▶ _Work request_
Starting with the line that contains "(679, 131) = (310, 77): brown dice -> none" and ending with the last line of the entries, repeat exactly those lines and nothing else, pictures excluded.

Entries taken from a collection
↓↓↓

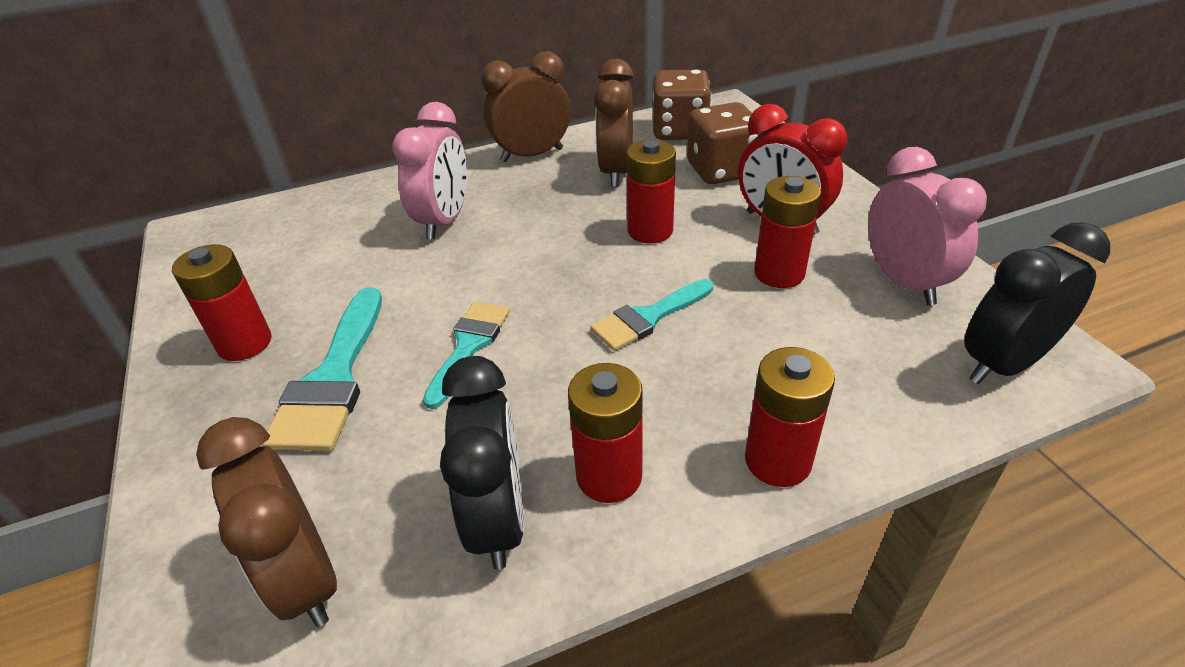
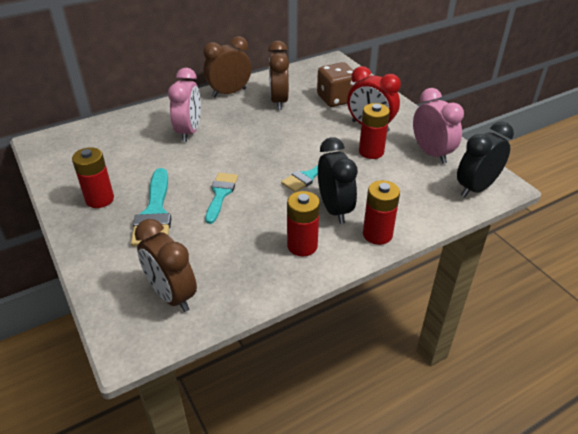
camera: 10 degrees left, 0 degrees up
(498, 519) = (255, 266): black clock -> black clock (334, 209)
(650, 231) = (302, 133): red battery -> none
(679, 131) = (310, 77): brown dice -> none

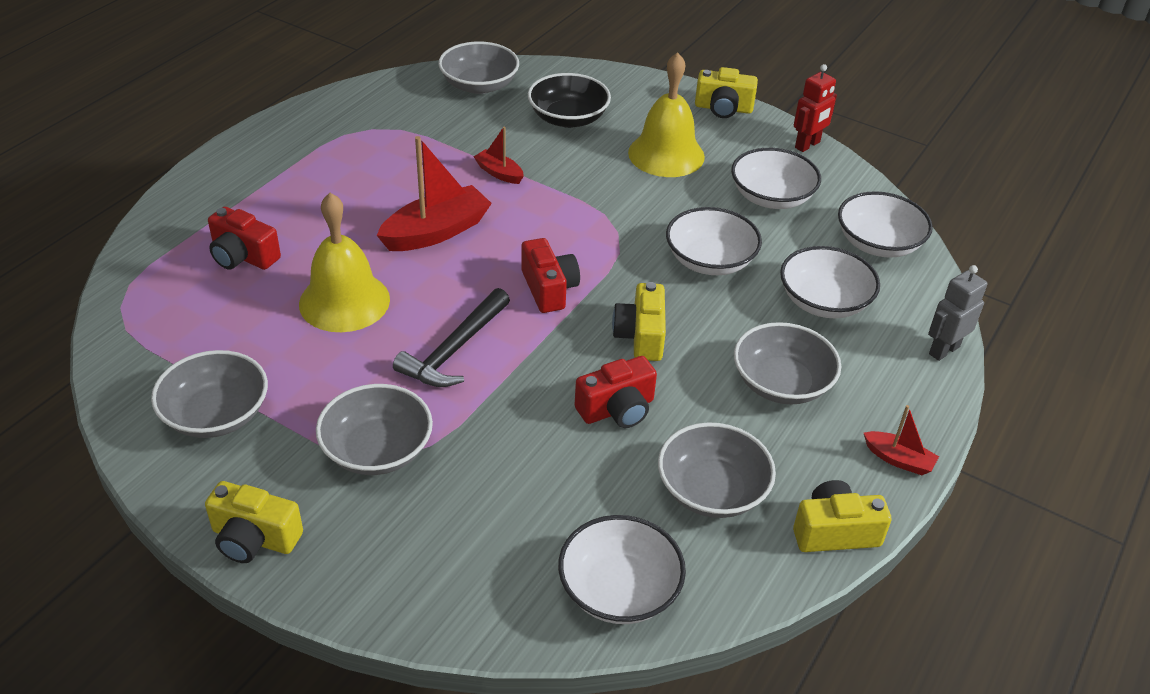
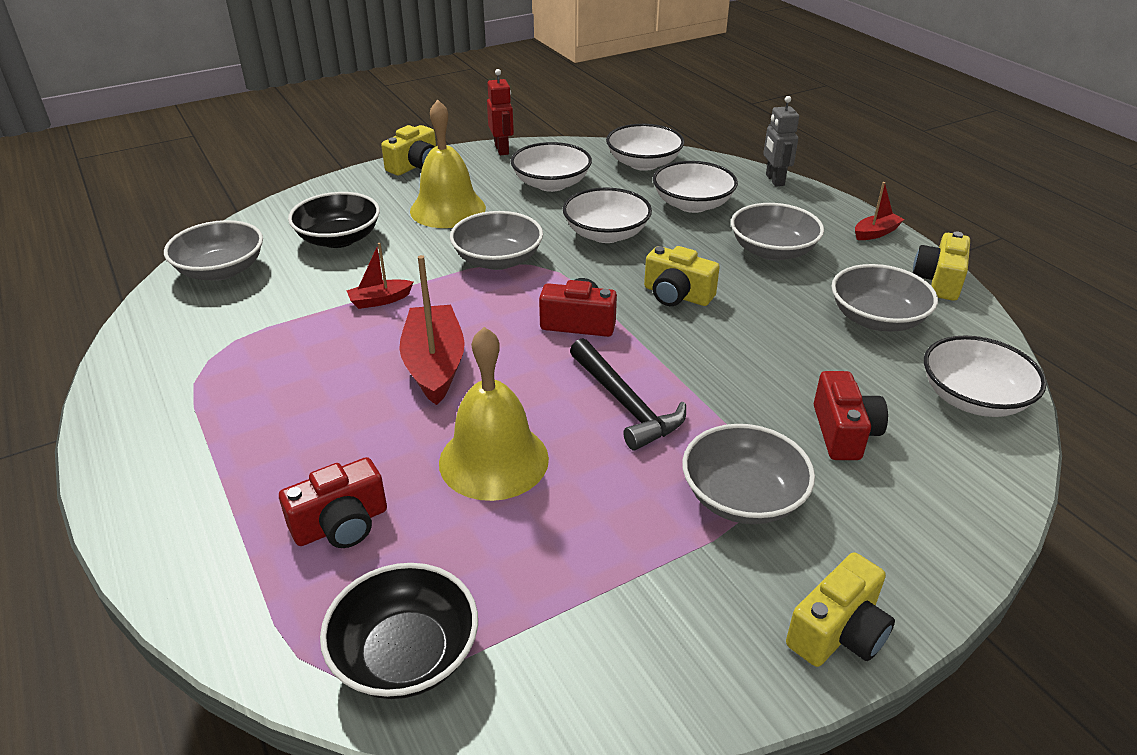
camera: 60 degrees left, 5 degrees down
(148, 327) = (405, 654): none -> black bowl
(216, 414) = (617, 620): grey bowl -> grey bowl (498, 260)
(617, 409) = (761, 335): red camera -> red camera (844, 432)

↑↑↑

▶ _Exercise result_
(679, 131) = (310, 77): brown dice -> none

camera: 60 degrees left, 5 degrees down
(148, 327) = (405, 654): none -> black bowl
(216, 414) = (617, 620): grey bowl -> grey bowl (498, 260)
(617, 409) = (761, 335): red camera -> red camera (844, 432)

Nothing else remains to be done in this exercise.